WHAT THE TASK REQUIRES:
Could the records below please be retyped exactly, with their pictures left out?

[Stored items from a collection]

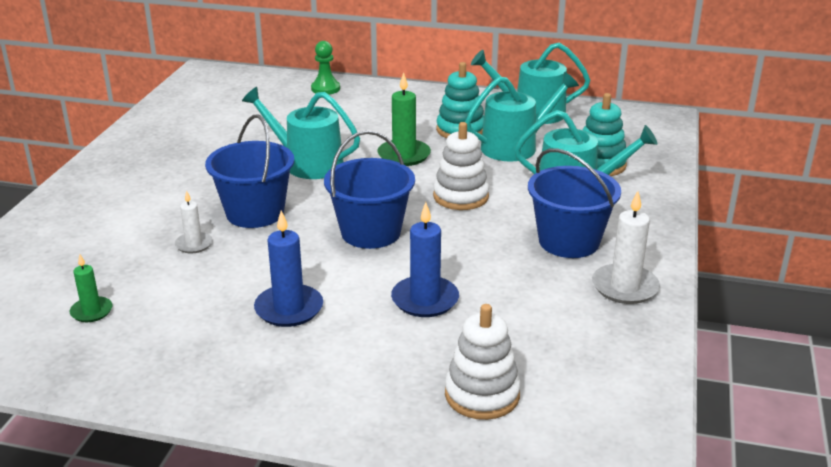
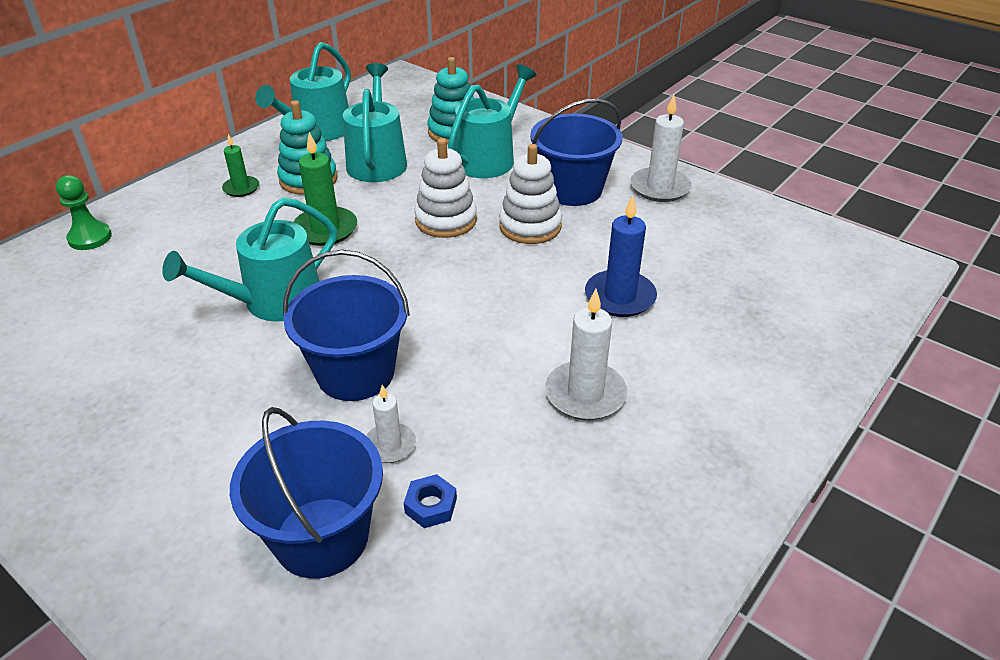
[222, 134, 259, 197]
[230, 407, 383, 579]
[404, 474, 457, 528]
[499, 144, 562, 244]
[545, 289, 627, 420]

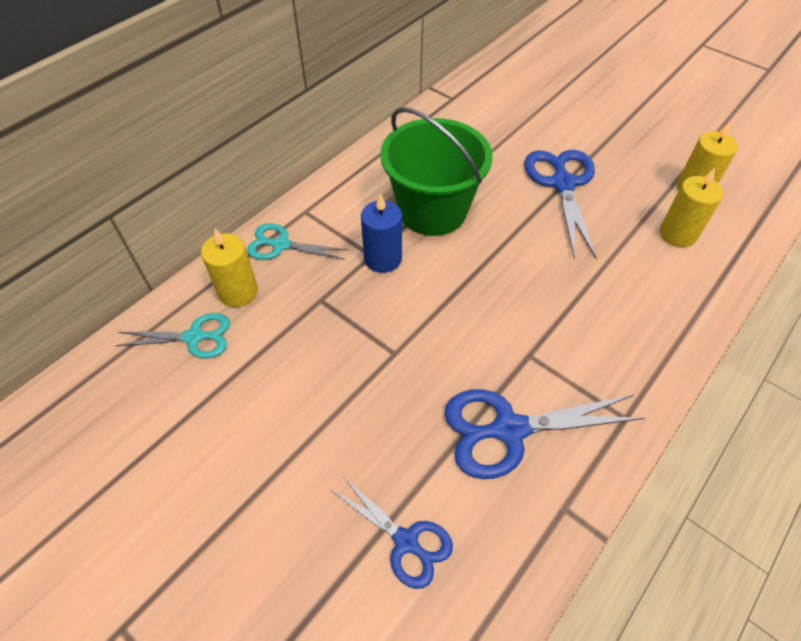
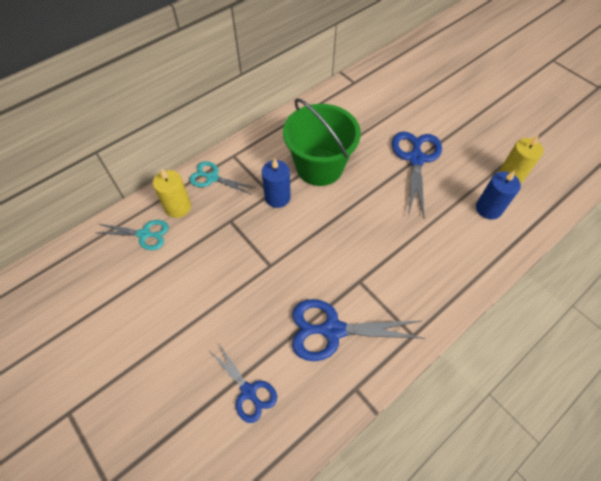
[476, 170, 521, 219]

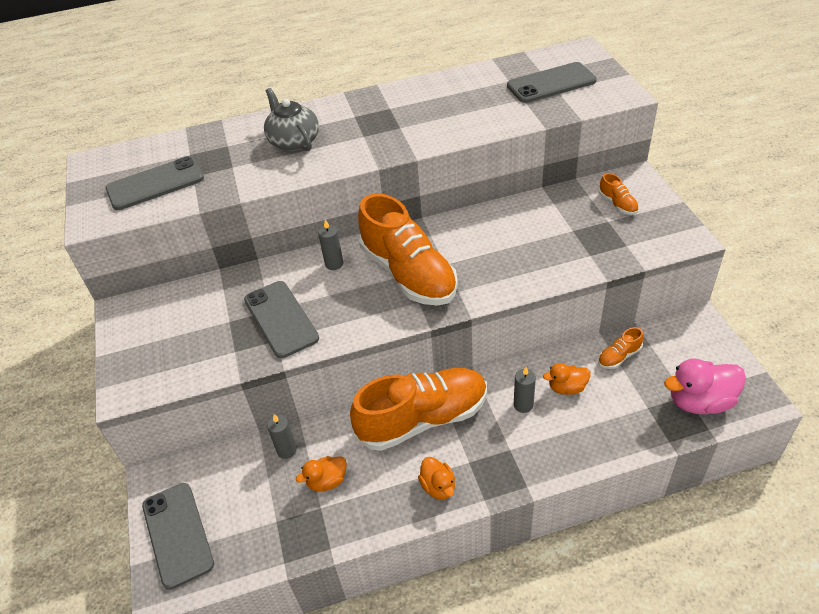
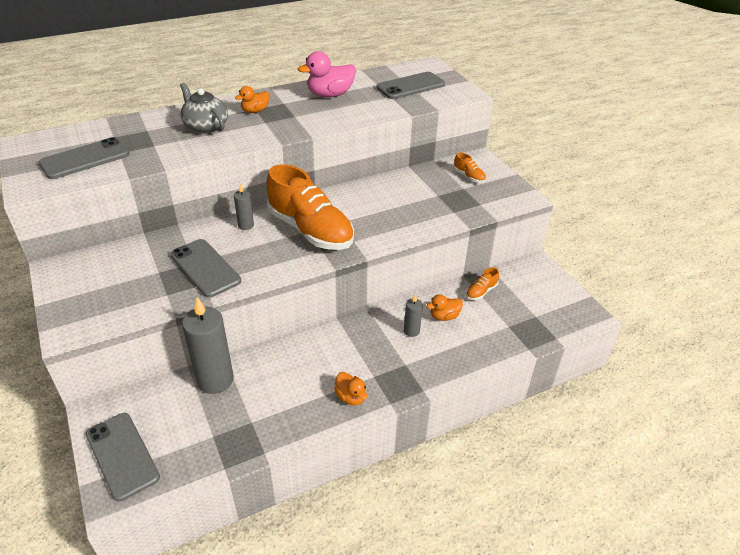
[182, 297, 234, 394]
[235, 86, 269, 113]
[298, 51, 356, 97]
[350, 368, 487, 451] (first image)

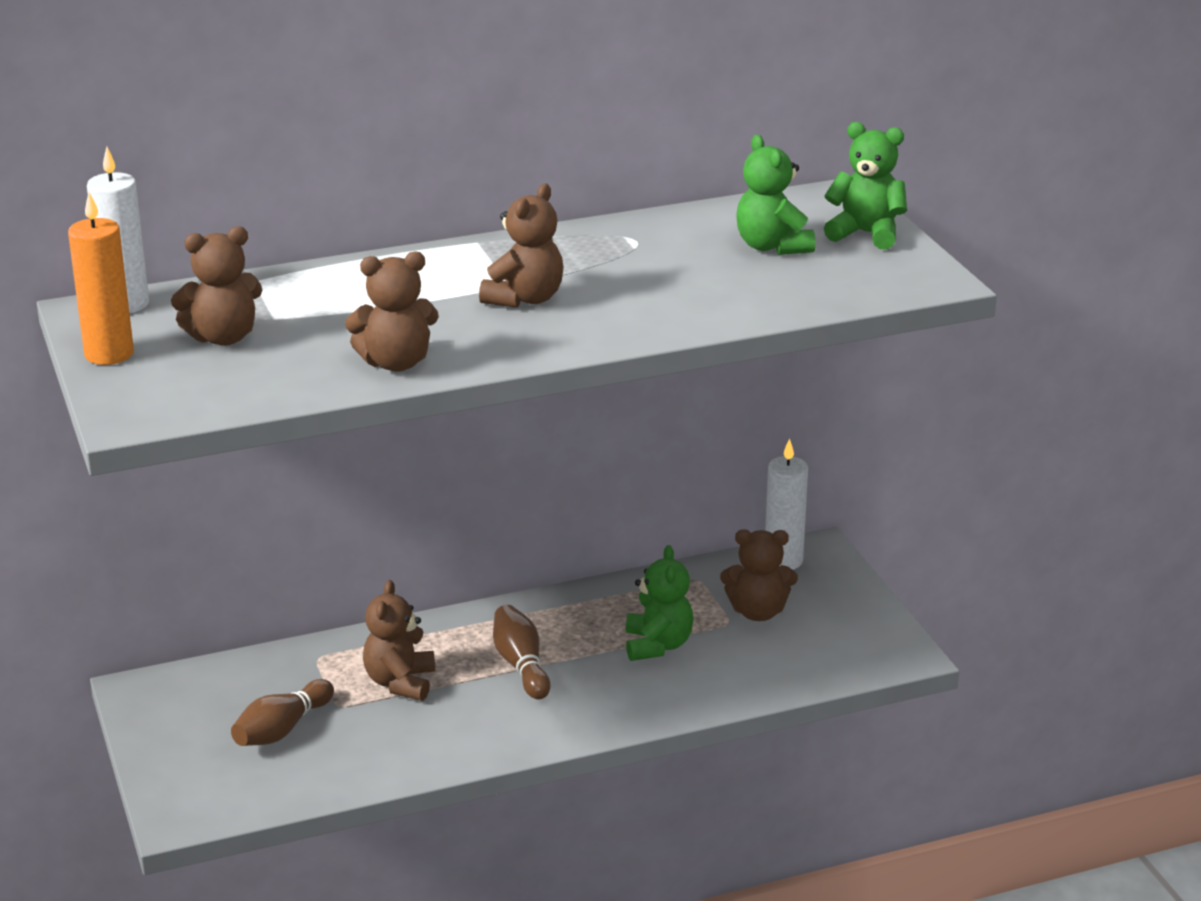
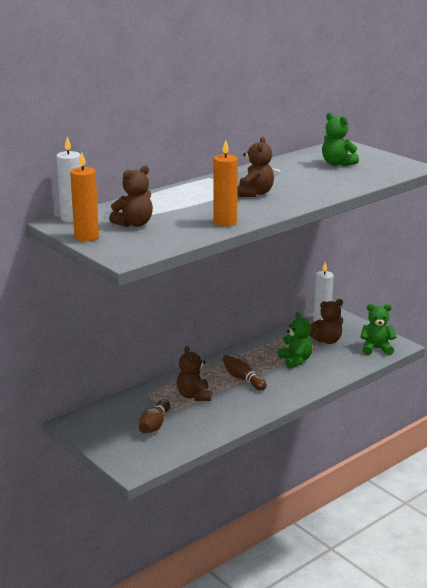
[214, 140, 238, 226]
[360, 304, 397, 355]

ANSWER TO THE PROBLEM:
[222, 134, 259, 197]
[230, 407, 383, 579]
[404, 474, 457, 528]
[499, 144, 562, 244]
[545, 289, 627, 420]

[476, 170, 521, 219]

[182, 297, 234, 394]
[235, 86, 269, 113]
[298, 51, 356, 97]
[350, 368, 487, 451] (first image)

[214, 140, 238, 226]
[360, 304, 397, 355]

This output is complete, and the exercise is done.